──────── Dataset records ────────

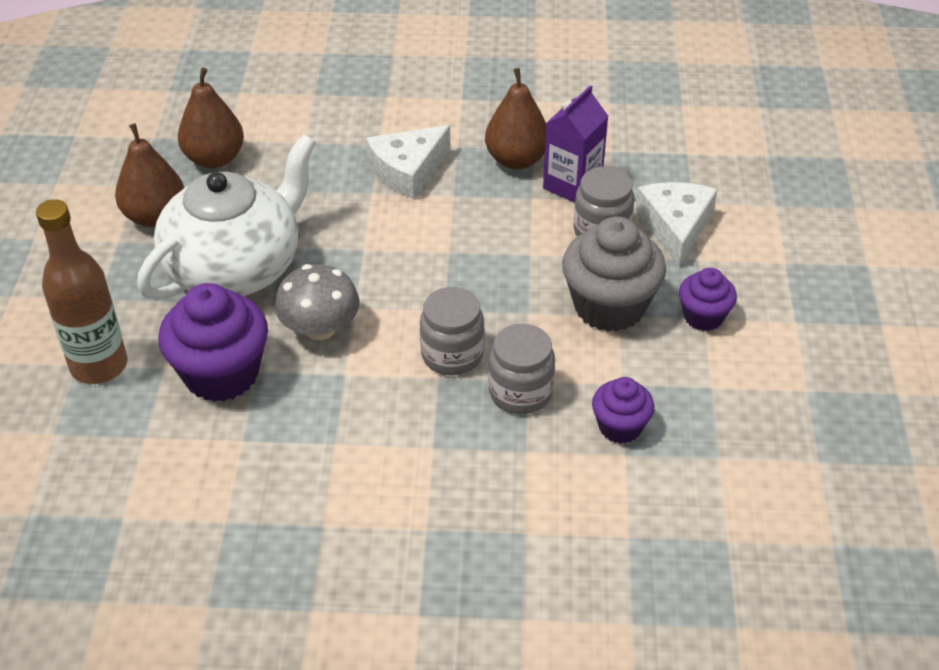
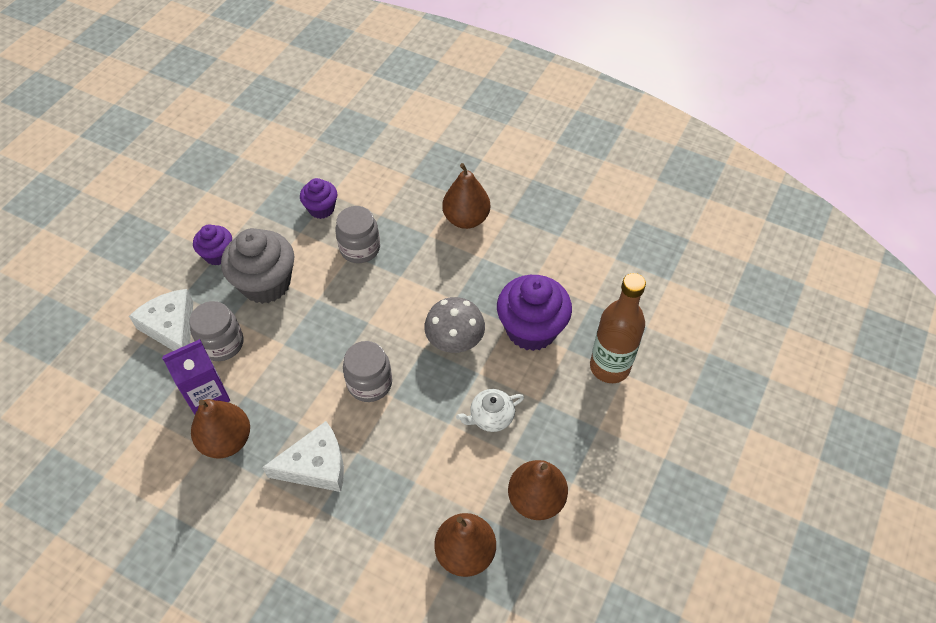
camera: 155 degrees left, 10 degrees up
white teapot [137,134,316,300] -> white teapot [456,389,524,432], size x0.40
grey jar [420,287,485,375] -> grey jar moved to [343,341,392,402]
white cheese [635,182,717,266] -> white cheese turned 120 degrees clockwise [129,289,193,351]
none -> brown pear [442,163,490,229]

────────

▶ [Goal of the exercise]: Transcribe the full listing above exactly, with the images removed.

▶ [Answer section]:
camera: 155 degrees left, 10 degrees up
white teapot [137,134,316,300] -> white teapot [456,389,524,432], size x0.40
grey jar [420,287,485,375] -> grey jar moved to [343,341,392,402]
white cheese [635,182,717,266] -> white cheese turned 120 degrees clockwise [129,289,193,351]
none -> brown pear [442,163,490,229]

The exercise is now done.